_WHAT IS REQUIRED_
In the records below, find each line containing the word "bright" and copy it.

_MATERIAL PROVIDED_
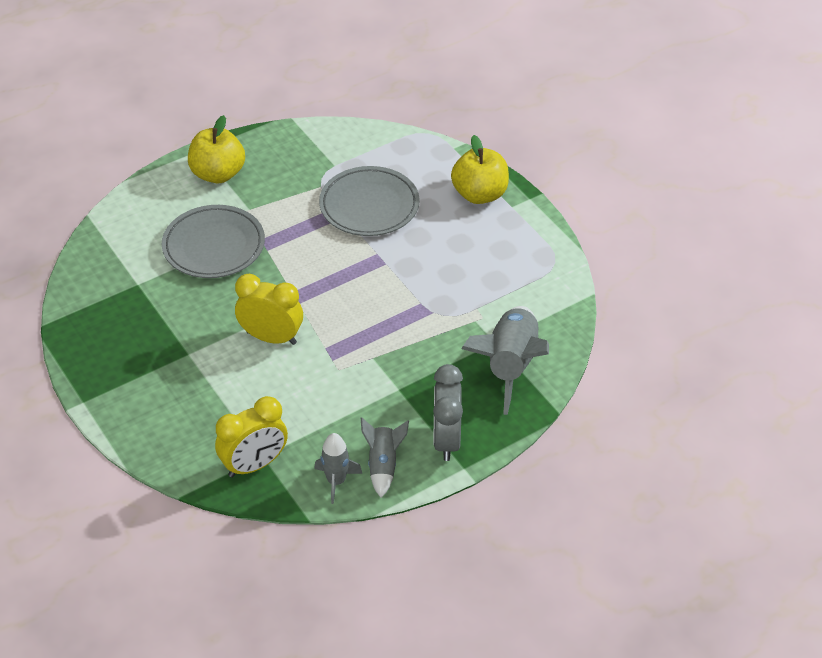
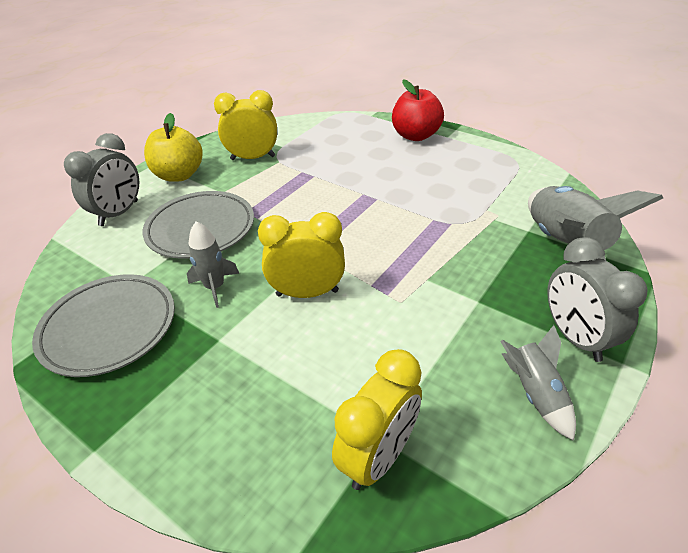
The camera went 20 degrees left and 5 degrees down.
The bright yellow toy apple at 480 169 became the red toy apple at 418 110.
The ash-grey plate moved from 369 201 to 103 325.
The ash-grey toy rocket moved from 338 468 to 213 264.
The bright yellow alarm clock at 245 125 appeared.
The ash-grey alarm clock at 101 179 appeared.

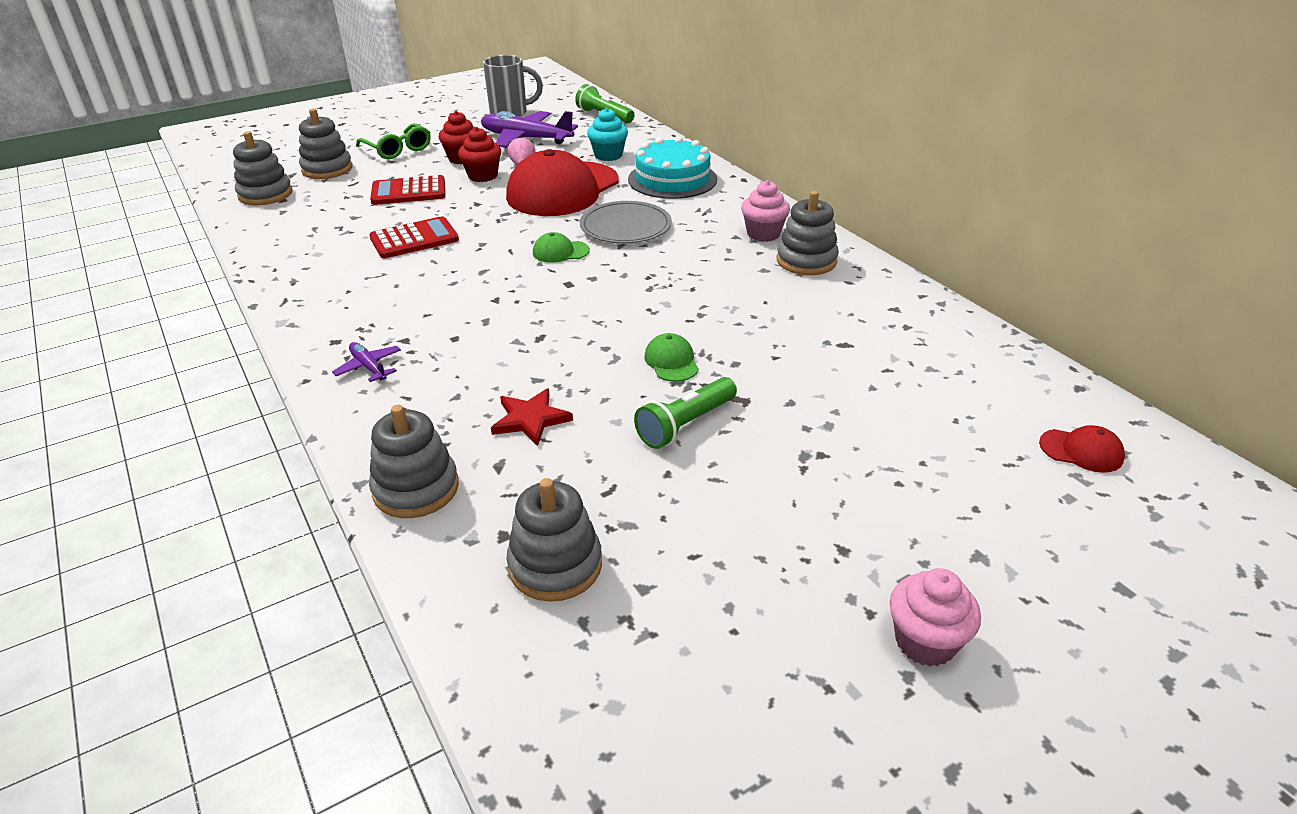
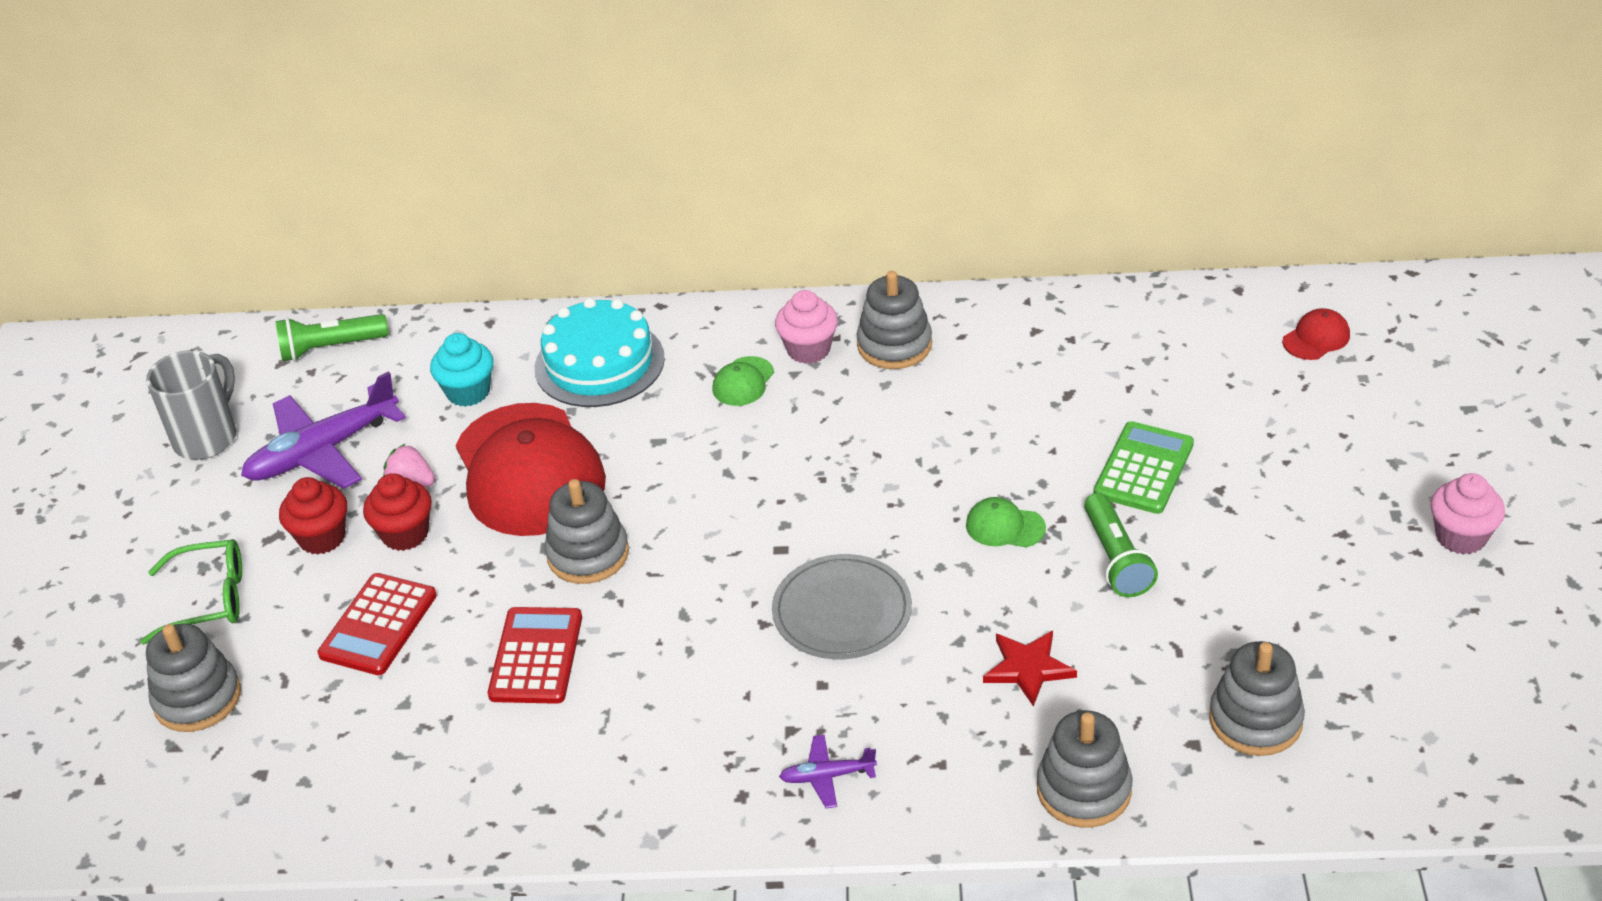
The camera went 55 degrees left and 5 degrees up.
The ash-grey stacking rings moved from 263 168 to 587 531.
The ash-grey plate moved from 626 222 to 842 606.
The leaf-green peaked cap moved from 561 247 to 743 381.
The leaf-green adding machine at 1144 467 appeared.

* * *

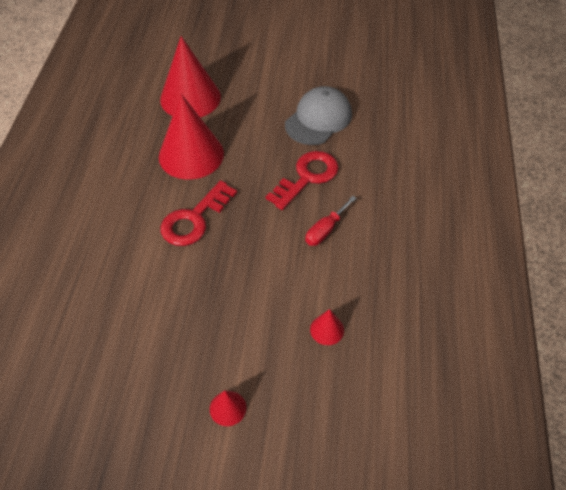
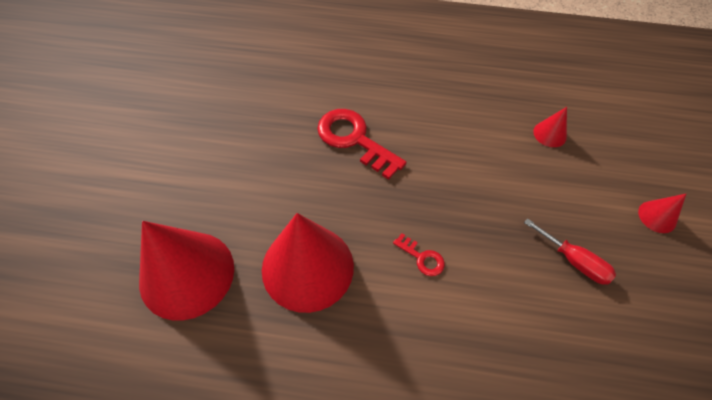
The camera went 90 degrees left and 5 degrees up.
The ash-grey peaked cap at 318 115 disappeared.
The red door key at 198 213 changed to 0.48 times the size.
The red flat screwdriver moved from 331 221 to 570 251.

_WRITTEN RESPONSE_
The bright yellow toy apple at 480 169 became the red toy apple at 418 110.
The bright yellow alarm clock at 245 125 appeared.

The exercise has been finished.